--- Study material ---
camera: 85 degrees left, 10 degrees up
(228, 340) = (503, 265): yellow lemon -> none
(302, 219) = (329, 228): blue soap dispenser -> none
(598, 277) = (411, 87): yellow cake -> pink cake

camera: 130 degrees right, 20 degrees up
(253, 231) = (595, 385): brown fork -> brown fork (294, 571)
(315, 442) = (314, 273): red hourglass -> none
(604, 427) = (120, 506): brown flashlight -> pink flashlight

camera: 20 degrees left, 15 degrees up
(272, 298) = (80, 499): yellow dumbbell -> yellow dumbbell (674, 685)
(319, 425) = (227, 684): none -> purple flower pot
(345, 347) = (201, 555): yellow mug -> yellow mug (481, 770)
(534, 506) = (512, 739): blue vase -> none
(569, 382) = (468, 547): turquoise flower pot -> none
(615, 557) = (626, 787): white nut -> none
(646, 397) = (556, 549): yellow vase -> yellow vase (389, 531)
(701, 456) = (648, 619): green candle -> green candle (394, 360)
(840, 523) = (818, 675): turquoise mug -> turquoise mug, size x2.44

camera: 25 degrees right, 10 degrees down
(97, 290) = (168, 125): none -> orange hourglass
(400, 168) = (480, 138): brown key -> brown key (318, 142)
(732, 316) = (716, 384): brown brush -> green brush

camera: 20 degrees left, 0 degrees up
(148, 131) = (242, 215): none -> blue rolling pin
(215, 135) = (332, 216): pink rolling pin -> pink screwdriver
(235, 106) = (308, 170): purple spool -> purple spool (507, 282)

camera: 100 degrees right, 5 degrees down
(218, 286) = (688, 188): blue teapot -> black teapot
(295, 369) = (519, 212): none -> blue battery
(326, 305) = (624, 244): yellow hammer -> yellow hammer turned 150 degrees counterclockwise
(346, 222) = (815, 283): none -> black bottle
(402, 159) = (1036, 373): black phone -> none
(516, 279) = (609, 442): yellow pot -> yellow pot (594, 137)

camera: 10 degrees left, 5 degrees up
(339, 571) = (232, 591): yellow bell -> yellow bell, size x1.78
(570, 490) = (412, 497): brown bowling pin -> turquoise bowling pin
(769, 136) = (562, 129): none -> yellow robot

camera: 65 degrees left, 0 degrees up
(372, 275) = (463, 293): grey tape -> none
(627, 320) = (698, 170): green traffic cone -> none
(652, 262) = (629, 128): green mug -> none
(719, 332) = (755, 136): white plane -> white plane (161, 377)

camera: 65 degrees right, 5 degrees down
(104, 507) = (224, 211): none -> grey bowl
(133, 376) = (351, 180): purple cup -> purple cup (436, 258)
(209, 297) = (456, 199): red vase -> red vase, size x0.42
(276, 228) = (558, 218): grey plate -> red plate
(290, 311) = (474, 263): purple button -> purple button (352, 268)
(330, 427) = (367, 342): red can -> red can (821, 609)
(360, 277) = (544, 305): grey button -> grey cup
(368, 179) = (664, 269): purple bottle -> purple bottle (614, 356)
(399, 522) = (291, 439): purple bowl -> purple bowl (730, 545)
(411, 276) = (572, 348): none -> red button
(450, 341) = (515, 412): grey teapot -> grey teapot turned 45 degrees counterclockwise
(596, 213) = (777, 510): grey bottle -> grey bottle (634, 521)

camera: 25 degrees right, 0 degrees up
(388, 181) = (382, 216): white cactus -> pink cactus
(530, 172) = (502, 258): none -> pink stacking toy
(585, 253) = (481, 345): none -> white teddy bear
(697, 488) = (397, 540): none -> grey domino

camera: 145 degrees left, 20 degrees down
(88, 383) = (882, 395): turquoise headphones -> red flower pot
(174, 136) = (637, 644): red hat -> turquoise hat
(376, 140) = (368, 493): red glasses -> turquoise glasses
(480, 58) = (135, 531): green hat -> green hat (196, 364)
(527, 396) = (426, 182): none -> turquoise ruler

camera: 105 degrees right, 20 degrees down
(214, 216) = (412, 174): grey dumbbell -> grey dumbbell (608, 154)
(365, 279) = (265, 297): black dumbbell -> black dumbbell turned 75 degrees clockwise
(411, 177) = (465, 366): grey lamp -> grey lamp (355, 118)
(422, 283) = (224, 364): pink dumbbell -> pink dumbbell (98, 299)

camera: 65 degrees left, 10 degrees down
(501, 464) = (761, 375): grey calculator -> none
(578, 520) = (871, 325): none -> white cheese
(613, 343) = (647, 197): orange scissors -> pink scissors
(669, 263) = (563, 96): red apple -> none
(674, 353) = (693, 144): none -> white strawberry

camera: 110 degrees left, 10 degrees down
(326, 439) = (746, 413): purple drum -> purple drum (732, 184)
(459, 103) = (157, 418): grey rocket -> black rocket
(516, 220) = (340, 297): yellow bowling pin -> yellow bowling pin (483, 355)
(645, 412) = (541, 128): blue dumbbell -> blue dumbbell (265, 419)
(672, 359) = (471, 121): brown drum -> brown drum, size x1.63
---
Repeat the entries above exactly, leaving nothing out.

• [Solved exercise]
camera: 85 degrees left, 10 degrees up
(228, 340) = (503, 265): yellow lemon -> none
(302, 219) = (329, 228): blue soap dispenser -> none
(598, 277) = (411, 87): yellow cake -> pink cake

camera: 130 degrees right, 20 degrees up
(253, 231) = (595, 385): brown fork -> brown fork (294, 571)
(315, 442) = (314, 273): red hourglass -> none
(604, 427) = (120, 506): brown flashlight -> pink flashlight

camera: 20 degrees left, 15 degrees up
(272, 298) = (80, 499): yellow dumbbell -> yellow dumbbell (674, 685)
(319, 425) = (227, 684): none -> purple flower pot
(345, 347) = (201, 555): yellow mug -> yellow mug (481, 770)
(534, 506) = (512, 739): blue vase -> none
(569, 382) = (468, 547): turquoise flower pot -> none
(615, 557) = (626, 787): white nut -> none
(646, 397) = (556, 549): yellow vase -> yellow vase (389, 531)
(701, 456) = (648, 619): green candle -> green candle (394, 360)
(840, 523) = (818, 675): turquoise mug -> turquoise mug, size x2.44

camera: 25 degrees right, 10 degrees down
(97, 290) = (168, 125): none -> orange hourglass
(400, 168) = (480, 138): brown key -> brown key (318, 142)
(732, 316) = (716, 384): brown brush -> green brush

camera: 20 degrees left, 0 degrees up
(148, 131) = (242, 215): none -> blue rolling pin
(215, 135) = (332, 216): pink rolling pin -> pink screwdriver
(235, 106) = (308, 170): purple spool -> purple spool (507, 282)

camera: 100 degrees right, 5 degrees down
(218, 286) = (688, 188): blue teapot -> black teapot
(295, 369) = (519, 212): none -> blue battery
(326, 305) = (624, 244): yellow hammer -> yellow hammer turned 150 degrees counterclockwise
(346, 222) = (815, 283): none -> black bottle
(402, 159) = (1036, 373): black phone -> none
(516, 279) = (609, 442): yellow pot -> yellow pot (594, 137)

camera: 10 degrees left, 5 degrees up
(339, 571) = (232, 591): yellow bell -> yellow bell, size x1.78
(570, 490) = (412, 497): brown bowling pin -> turquoise bowling pin
(769, 136) = (562, 129): none -> yellow robot

camera: 65 degrees left, 0 degrees up
(372, 275) = (463, 293): grey tape -> none
(627, 320) = (698, 170): green traffic cone -> none
(652, 262) = (629, 128): green mug -> none
(719, 332) = (755, 136): white plane -> white plane (161, 377)

camera: 65 degrees right, 5 degrees down
(104, 507) = (224, 211): none -> grey bowl
(133, 376) = (351, 180): purple cup -> purple cup (436, 258)
(209, 297) = (456, 199): red vase -> red vase, size x0.42
(276, 228) = (558, 218): grey plate -> red plate
(290, 311) = (474, 263): purple button -> purple button (352, 268)
(330, 427) = (367, 342): red can -> red can (821, 609)
(360, 277) = (544, 305): grey button -> grey cup
(368, 179) = (664, 269): purple bottle -> purple bottle (614, 356)
(399, 522) = (291, 439): purple bowl -> purple bowl (730, 545)
(411, 276) = (572, 348): none -> red button
(450, 341) = (515, 412): grey teapot -> grey teapot turned 45 degrees counterclockwise
(596, 213) = (777, 510): grey bottle -> grey bottle (634, 521)

camera: 25 degrees right, 0 degrees up
(388, 181) = (382, 216): white cactus -> pink cactus
(530, 172) = (502, 258): none -> pink stacking toy
(585, 253) = (481, 345): none -> white teddy bear
(697, 488) = (397, 540): none -> grey domino

camera: 145 degrees left, 20 degrees down
(88, 383) = (882, 395): turquoise headphones -> red flower pot
(174, 136) = (637, 644): red hat -> turquoise hat
(376, 140) = (368, 493): red glasses -> turquoise glasses
(480, 58) = (135, 531): green hat -> green hat (196, 364)
(527, 396) = (426, 182): none -> turquoise ruler

camera: 105 degrees right, 20 degrees down
(214, 216) = (412, 174): grey dumbbell -> grey dumbbell (608, 154)
(365, 279) = (265, 297): black dumbbell -> black dumbbell turned 75 degrees clockwise
(411, 177) = (465, 366): grey lamp -> grey lamp (355, 118)
(422, 283) = (224, 364): pink dumbbell -> pink dumbbell (98, 299)

camera: 65 degrees left, 10 degrees down
(501, 464) = (761, 375): grey calculator -> none
(578, 520) = (871, 325): none -> white cheese
(613, 343) = (647, 197): orange scissors -> pink scissors
(669, 263) = (563, 96): red apple -> none
(674, 353) = (693, 144): none -> white strawberry

camera: 110 degrees left, 10 degrees down
(326, 439) = (746, 413): purple drum -> purple drum (732, 184)
(459, 103) = (157, 418): grey rocket -> black rocket
(516, 220) = (340, 297): yellow bowling pin -> yellow bowling pin (483, 355)
(645, 412) = (541, 128): blue dumbbell -> blue dumbbell (265, 419)
(672, 359) = (471, 121): brown drum -> brown drum, size x1.63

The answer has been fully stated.